(Modification records)
[Start of section]

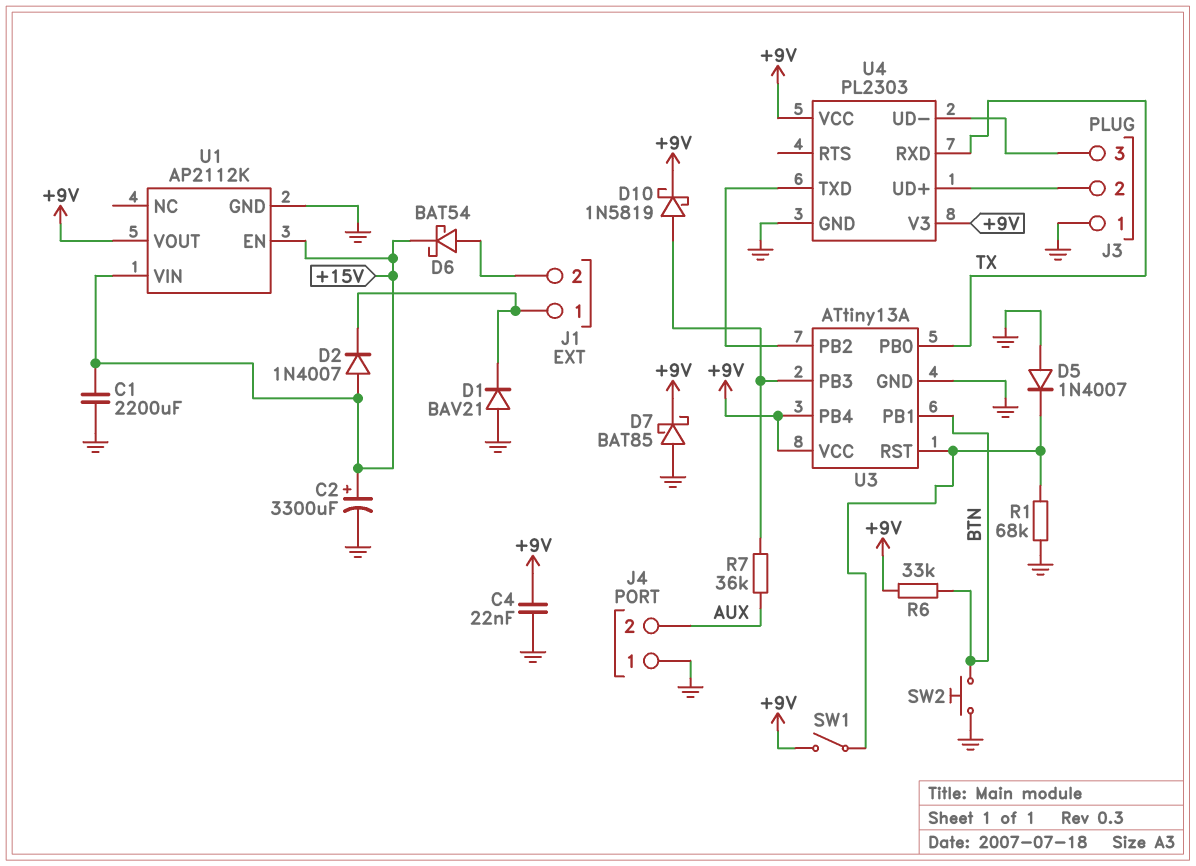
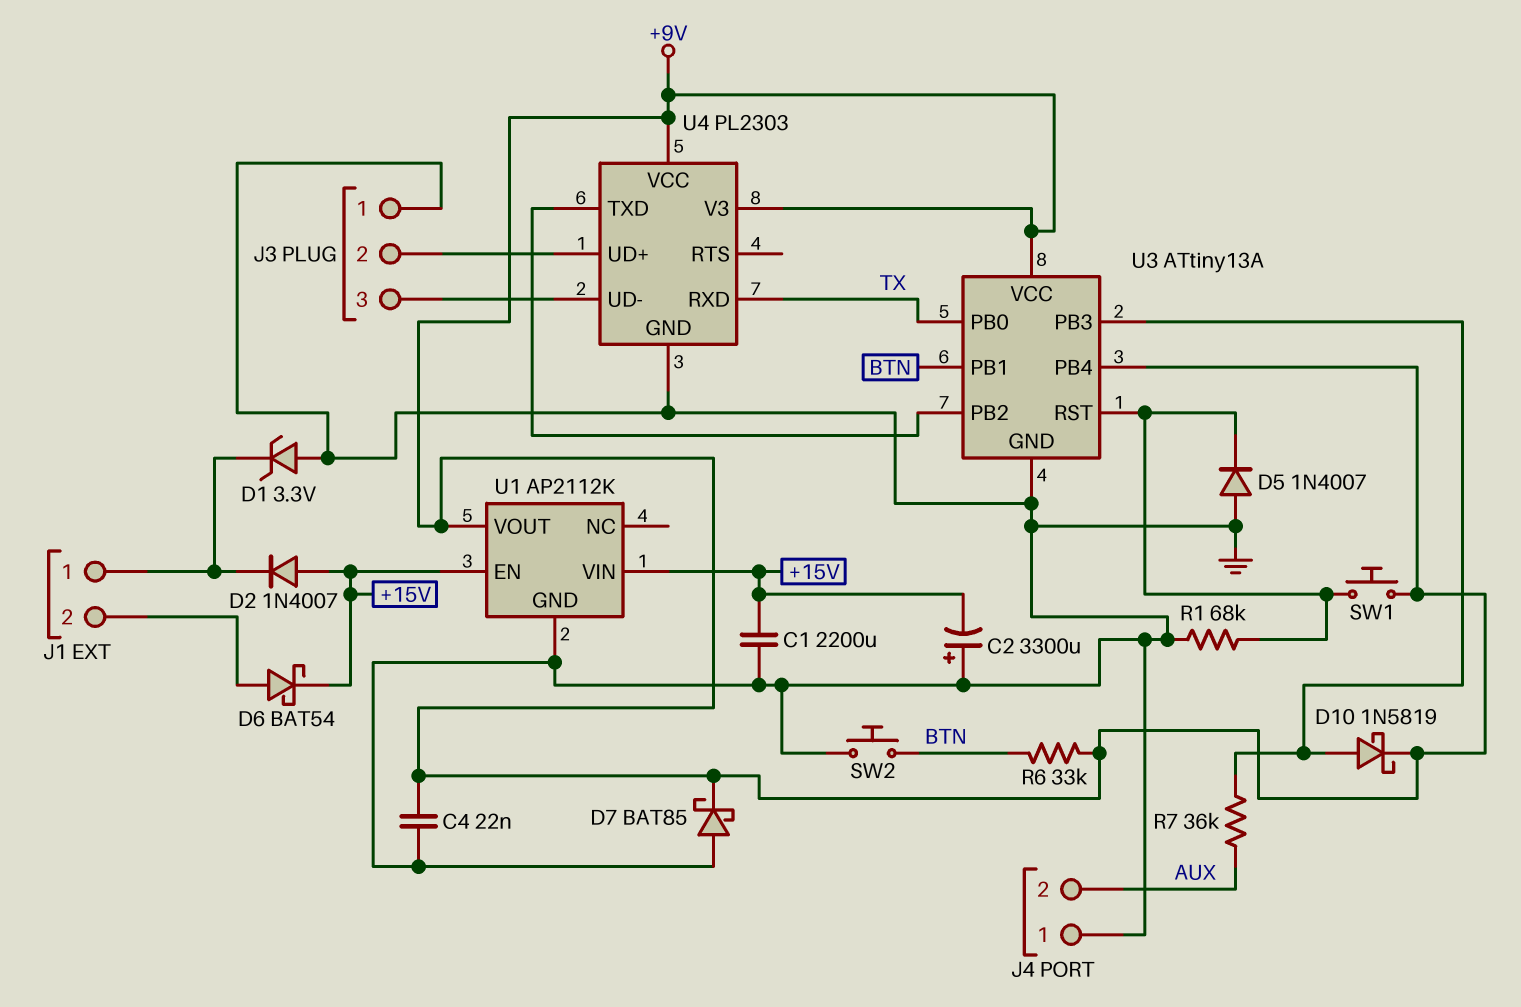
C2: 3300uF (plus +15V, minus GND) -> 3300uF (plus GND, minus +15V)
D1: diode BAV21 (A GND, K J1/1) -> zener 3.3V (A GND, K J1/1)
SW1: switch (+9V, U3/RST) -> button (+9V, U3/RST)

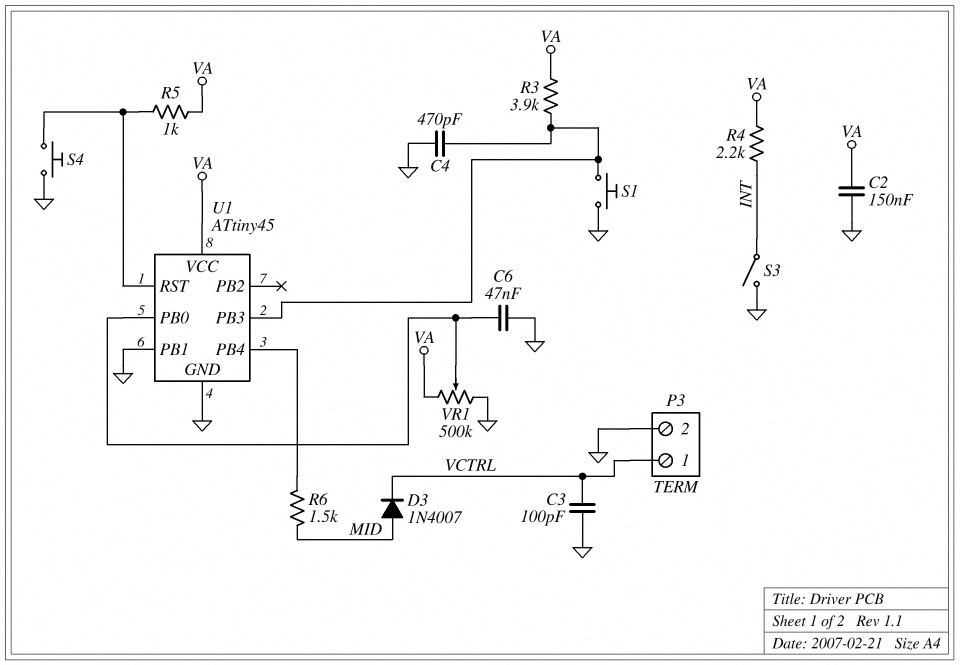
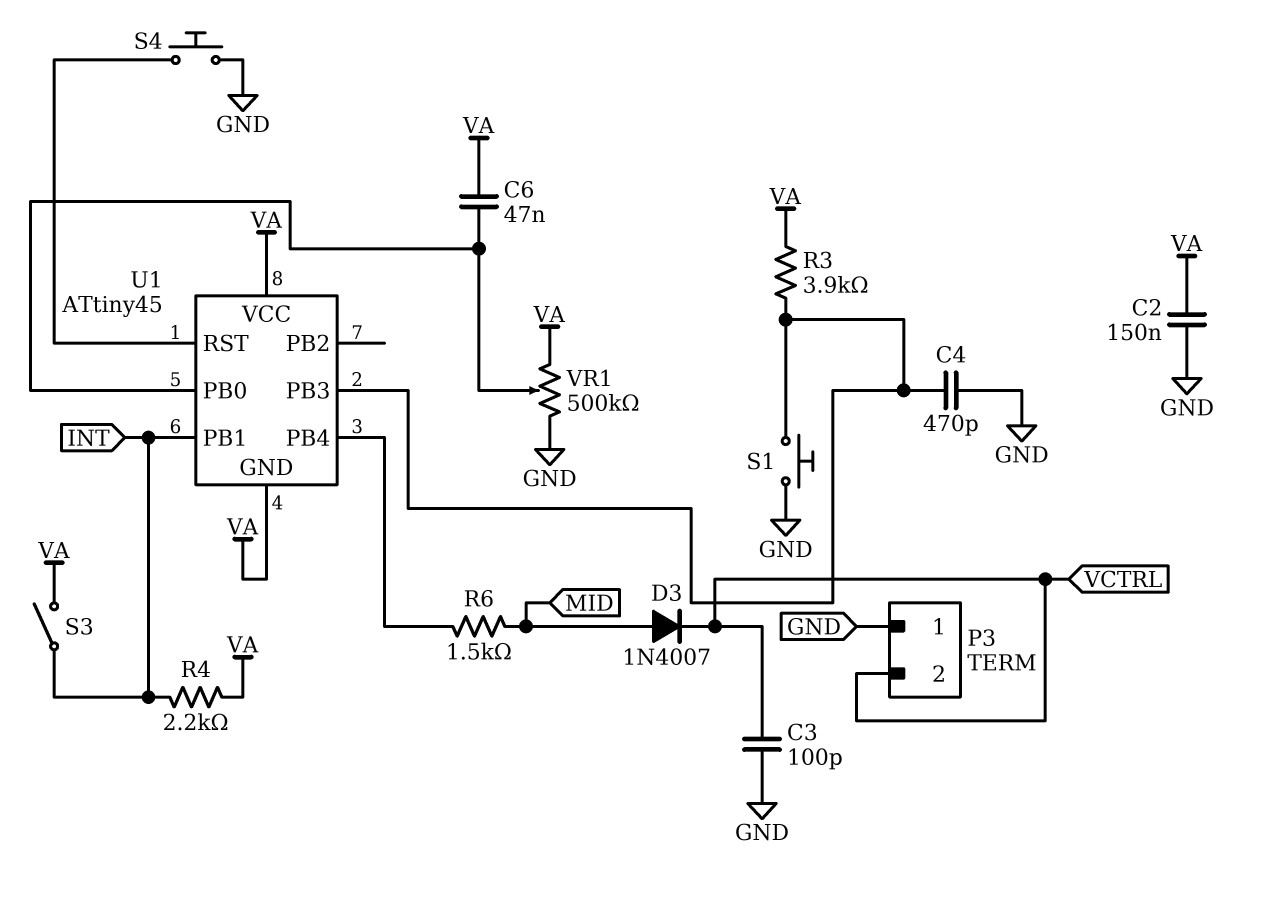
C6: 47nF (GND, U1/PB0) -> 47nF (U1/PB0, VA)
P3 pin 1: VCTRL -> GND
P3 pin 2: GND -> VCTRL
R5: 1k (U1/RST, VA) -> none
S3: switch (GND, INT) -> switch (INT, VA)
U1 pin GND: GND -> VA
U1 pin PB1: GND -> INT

[End of section]

TASK GOAL | Print exactly the lines between the line with "P3 pin 1: VCTRL -> GND" and the final line of the records above, both included.

TASK ANSWER |
P3 pin 1: VCTRL -> GND
P3 pin 2: GND -> VCTRL
R5: 1k (U1/RST, VA) -> none
S3: switch (GND, INT) -> switch (INT, VA)
U1 pin GND: GND -> VA
U1 pin PB1: GND -> INT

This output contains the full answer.